-------- DATA EXCERPTS

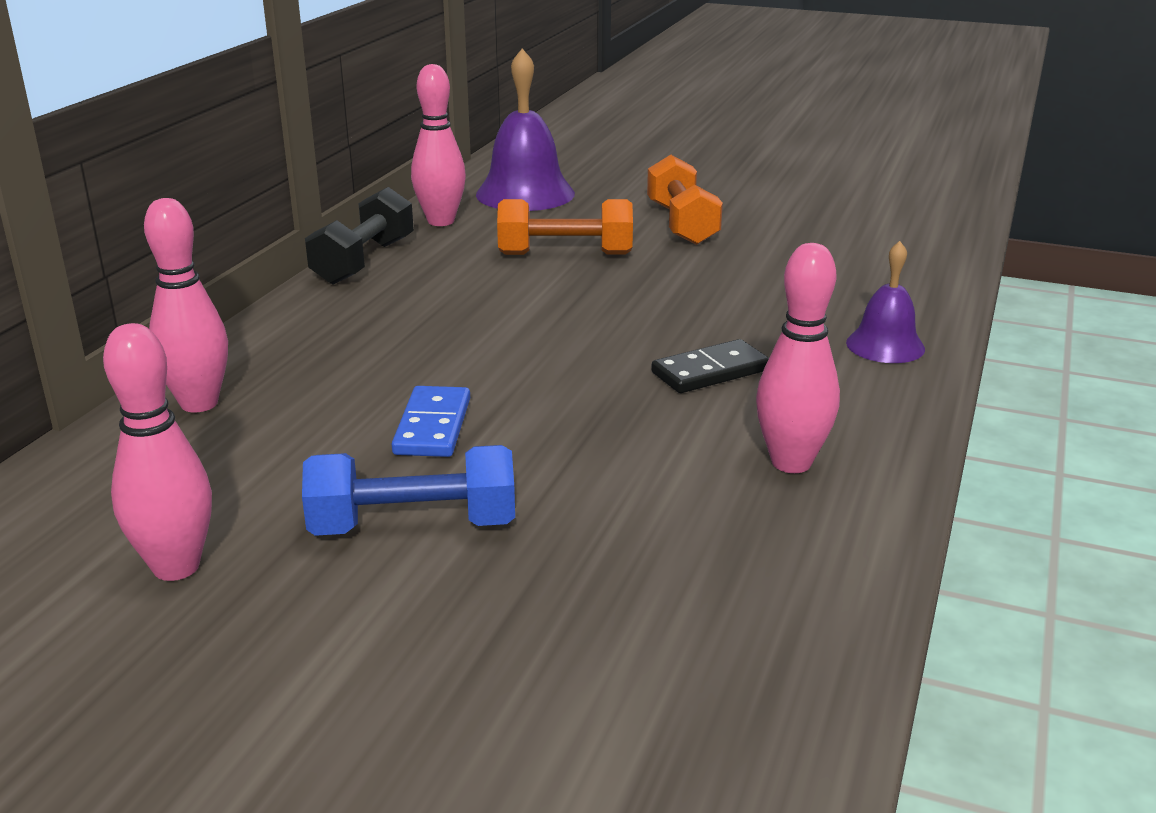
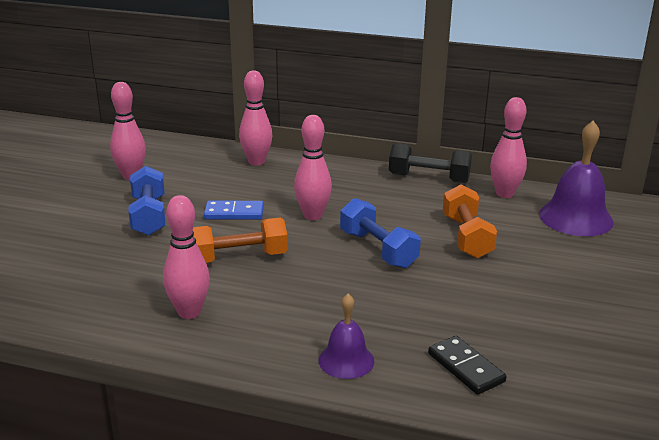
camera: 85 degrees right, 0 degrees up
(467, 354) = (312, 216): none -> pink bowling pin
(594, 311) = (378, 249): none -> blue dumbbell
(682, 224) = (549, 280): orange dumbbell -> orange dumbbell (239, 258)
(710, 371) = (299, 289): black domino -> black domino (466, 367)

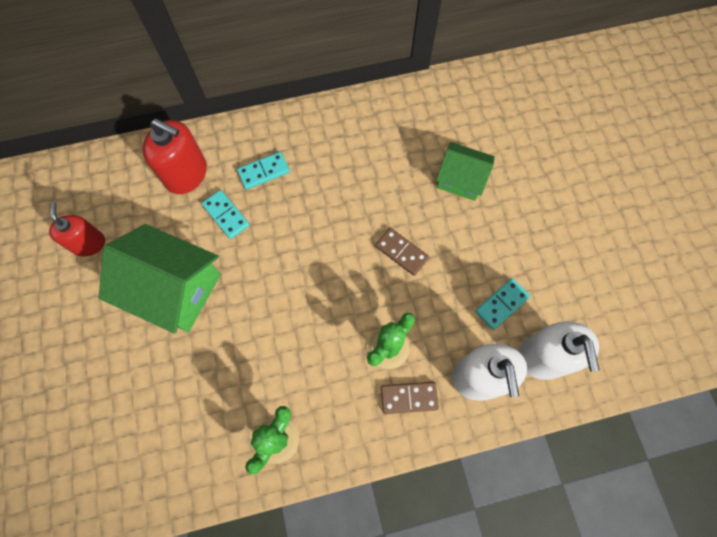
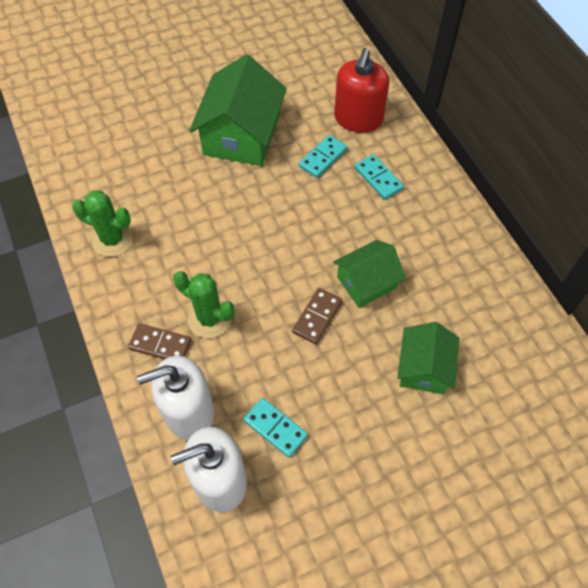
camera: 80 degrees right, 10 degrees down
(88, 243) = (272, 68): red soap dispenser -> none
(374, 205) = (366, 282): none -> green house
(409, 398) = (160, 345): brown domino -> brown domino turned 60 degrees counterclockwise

----------------
-------- DATA EXCERPTS

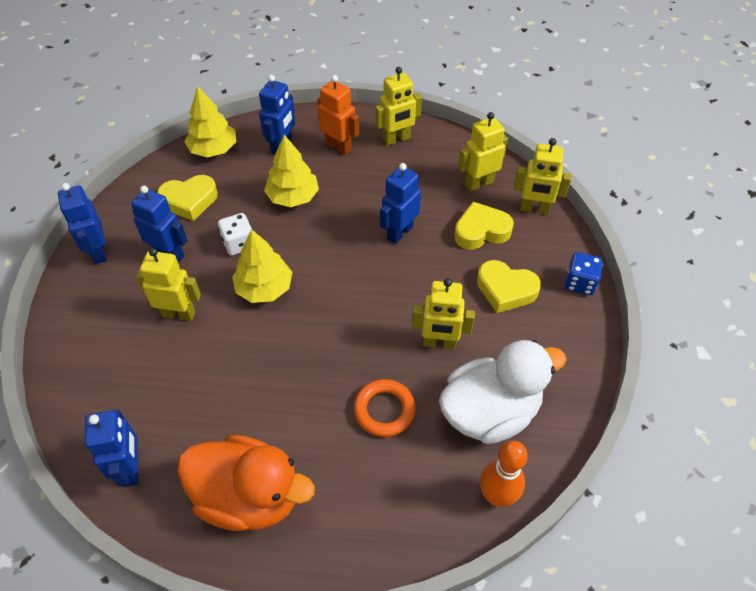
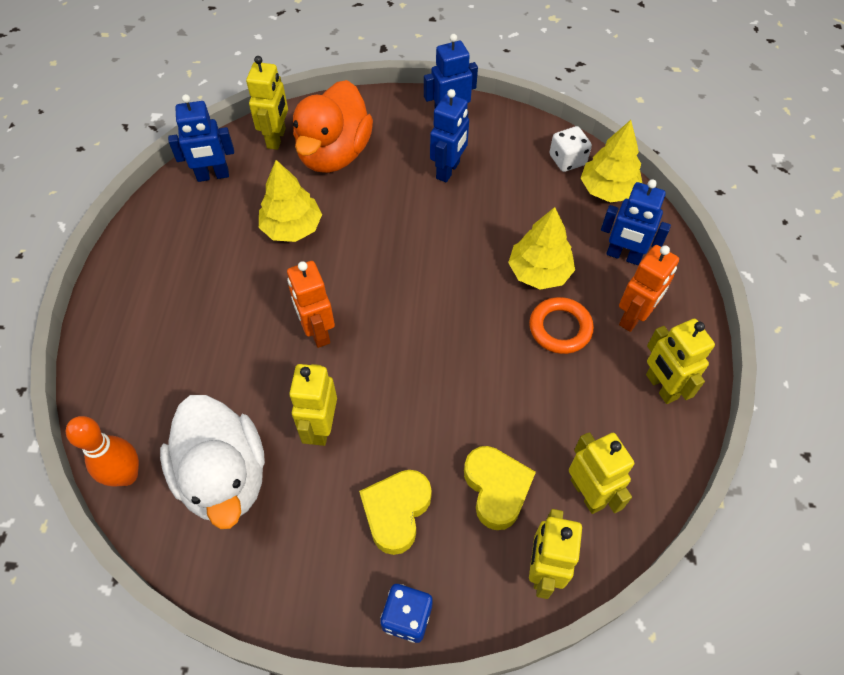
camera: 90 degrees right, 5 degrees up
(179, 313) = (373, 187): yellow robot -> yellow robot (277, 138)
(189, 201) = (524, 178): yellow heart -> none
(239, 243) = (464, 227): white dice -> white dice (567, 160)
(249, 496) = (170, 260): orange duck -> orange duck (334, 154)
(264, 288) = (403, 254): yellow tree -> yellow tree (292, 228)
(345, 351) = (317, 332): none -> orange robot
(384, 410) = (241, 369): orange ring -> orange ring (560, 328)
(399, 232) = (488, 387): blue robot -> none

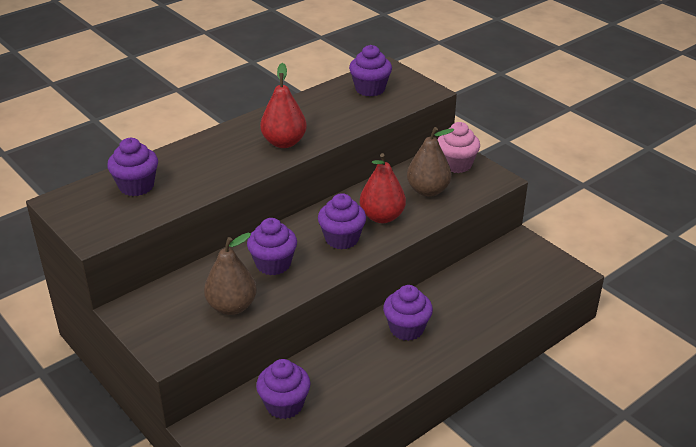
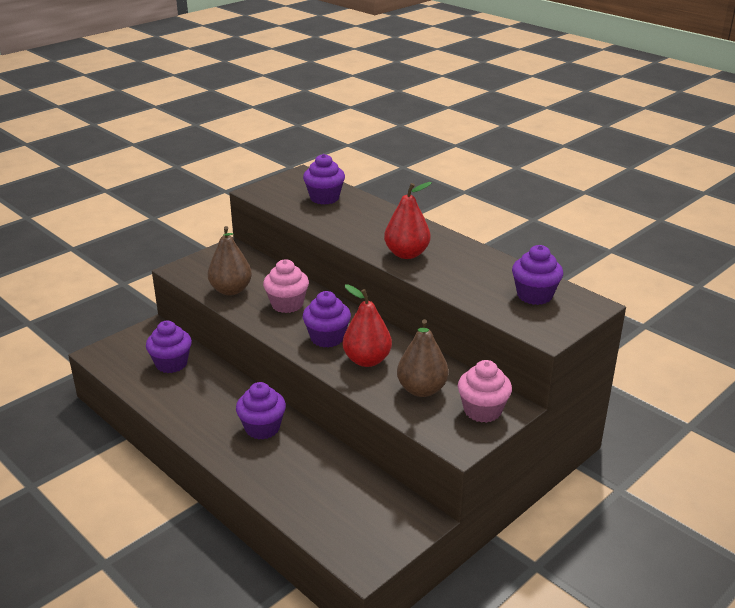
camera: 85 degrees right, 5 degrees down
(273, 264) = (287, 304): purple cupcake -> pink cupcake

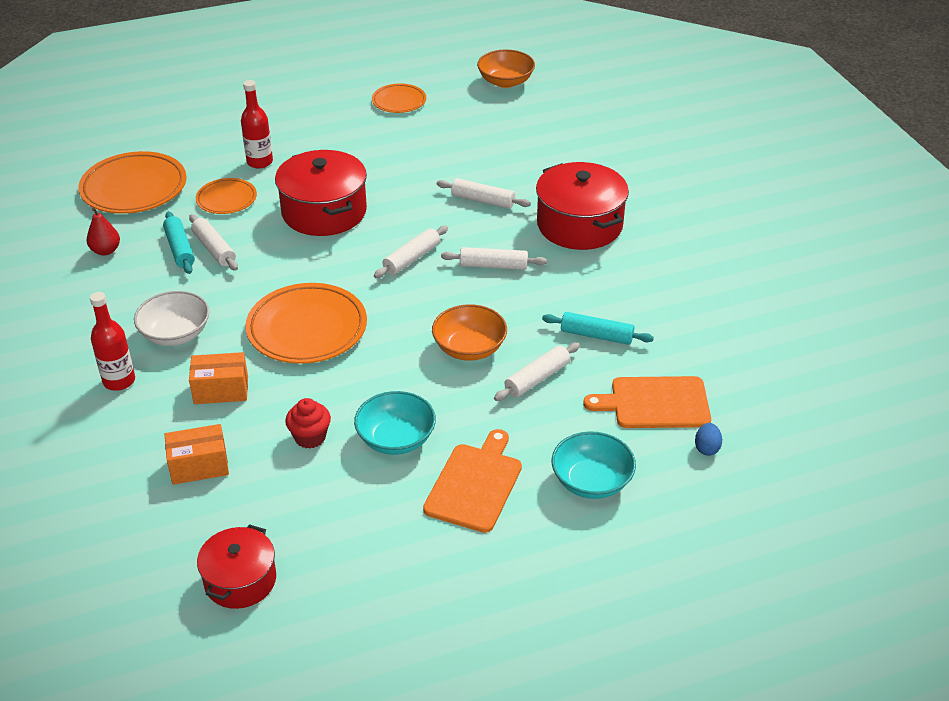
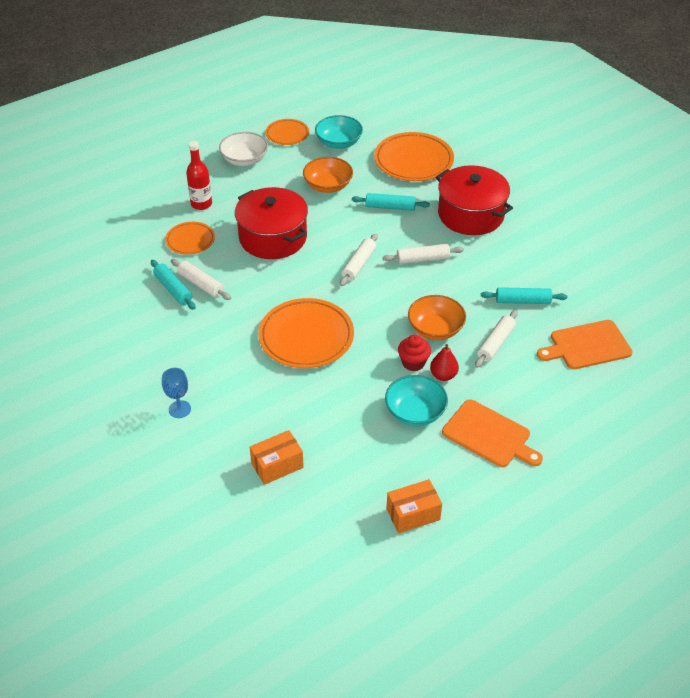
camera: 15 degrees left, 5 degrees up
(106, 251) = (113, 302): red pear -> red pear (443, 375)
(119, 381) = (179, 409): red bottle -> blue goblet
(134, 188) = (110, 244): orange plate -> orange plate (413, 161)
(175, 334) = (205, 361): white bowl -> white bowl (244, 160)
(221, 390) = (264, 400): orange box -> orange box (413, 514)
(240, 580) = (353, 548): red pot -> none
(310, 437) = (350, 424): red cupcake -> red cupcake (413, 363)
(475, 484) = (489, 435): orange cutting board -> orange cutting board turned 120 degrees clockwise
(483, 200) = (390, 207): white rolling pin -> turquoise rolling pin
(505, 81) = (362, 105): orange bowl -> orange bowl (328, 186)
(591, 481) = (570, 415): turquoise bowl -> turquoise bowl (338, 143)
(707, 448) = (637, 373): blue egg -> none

----------------
-------- DATA EXCERPTS

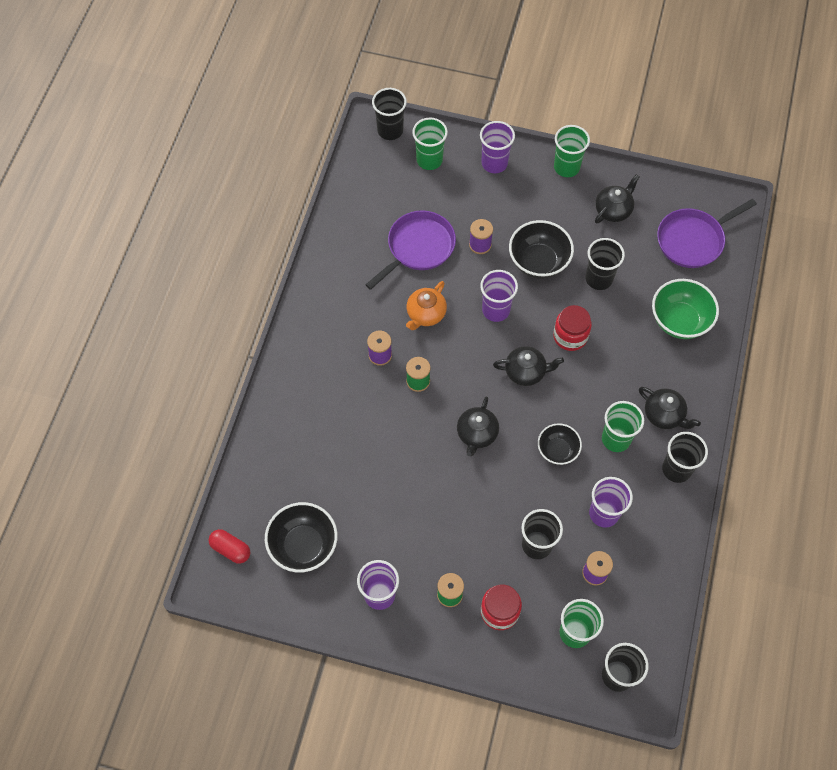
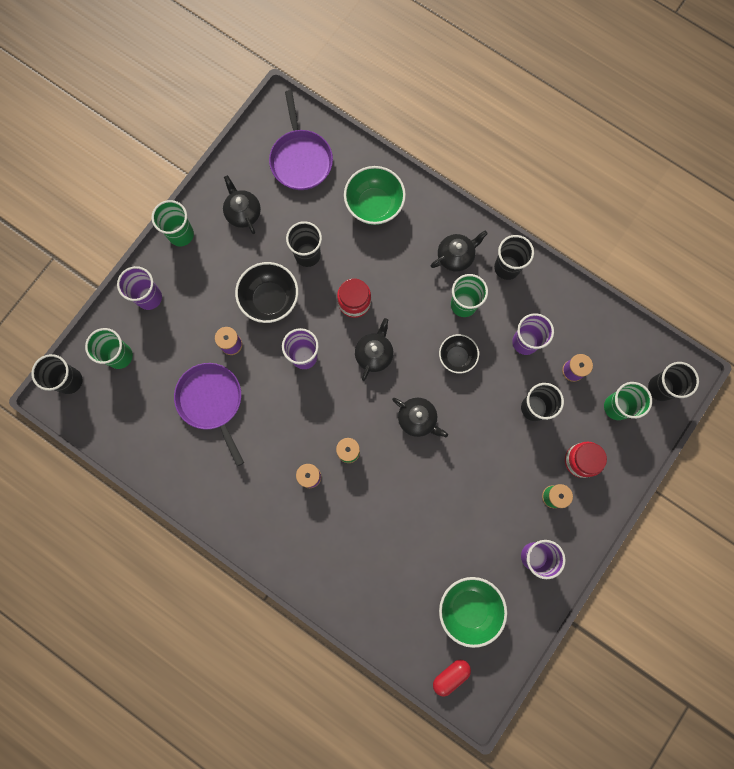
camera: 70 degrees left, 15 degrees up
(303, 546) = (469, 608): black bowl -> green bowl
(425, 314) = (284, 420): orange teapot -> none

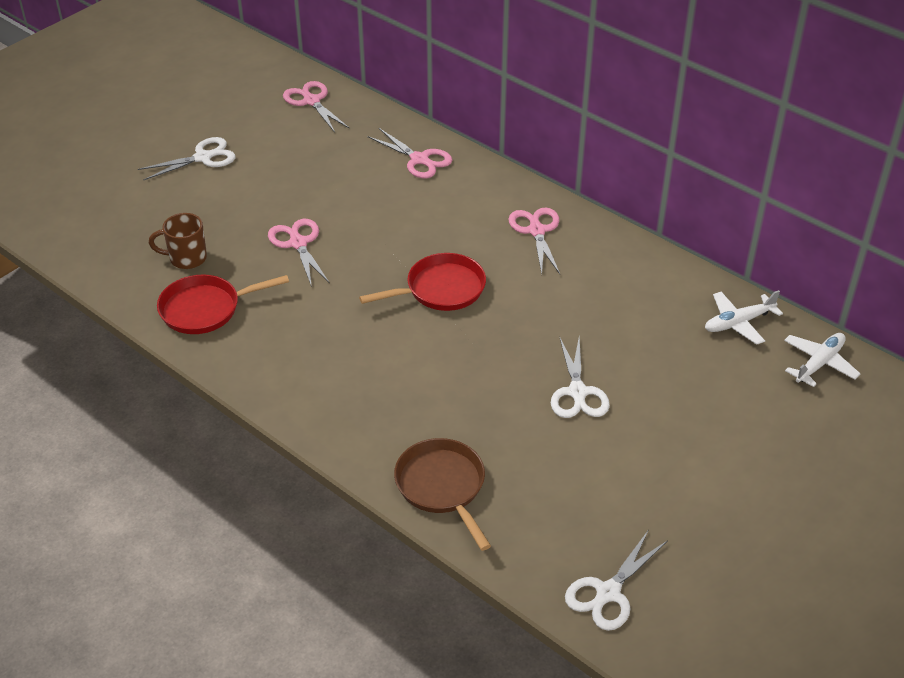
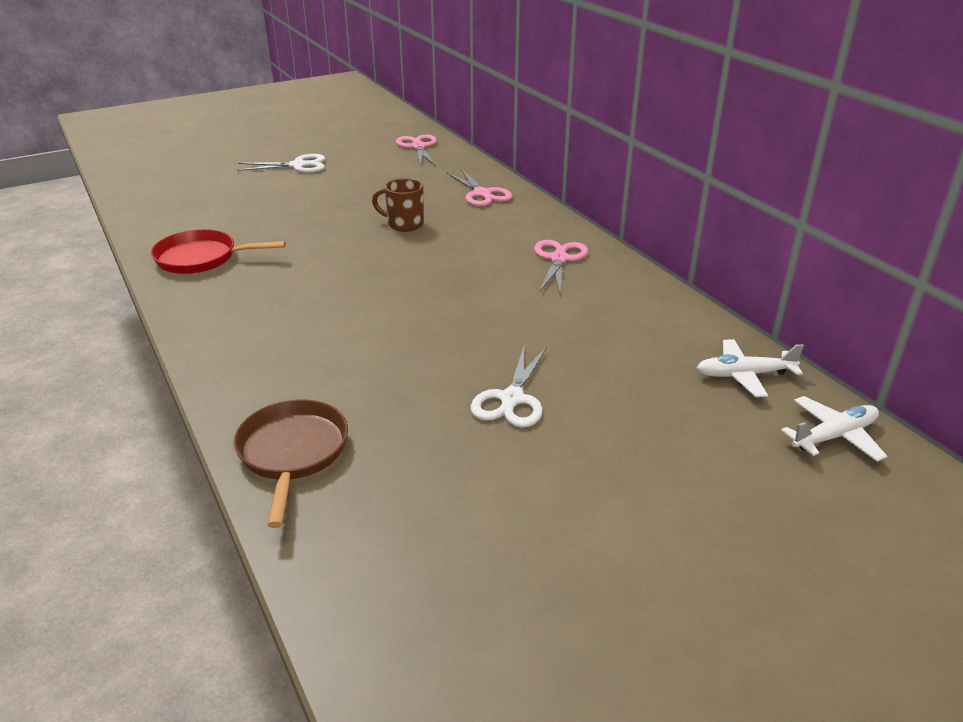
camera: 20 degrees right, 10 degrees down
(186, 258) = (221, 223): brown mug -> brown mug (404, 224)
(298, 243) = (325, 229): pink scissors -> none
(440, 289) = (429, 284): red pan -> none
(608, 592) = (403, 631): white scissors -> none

----------------

*WHAT IS NEEDED:* Out of the data above, give again only the lines starting at the one holding "(475, 484) = (489, 435): orange" and ending at the one holding "(707, 448) = (637, 373): blue egg -> none", unchanged.

*ANSWER AREA:*
(475, 484) = (489, 435): orange cutting board -> orange cutting board turned 120 degrees clockwise
(483, 200) = (390, 207): white rolling pin -> turquoise rolling pin
(505, 81) = (362, 105): orange bowl -> orange bowl (328, 186)
(591, 481) = (570, 415): turquoise bowl -> turquoise bowl (338, 143)
(707, 448) = (637, 373): blue egg -> none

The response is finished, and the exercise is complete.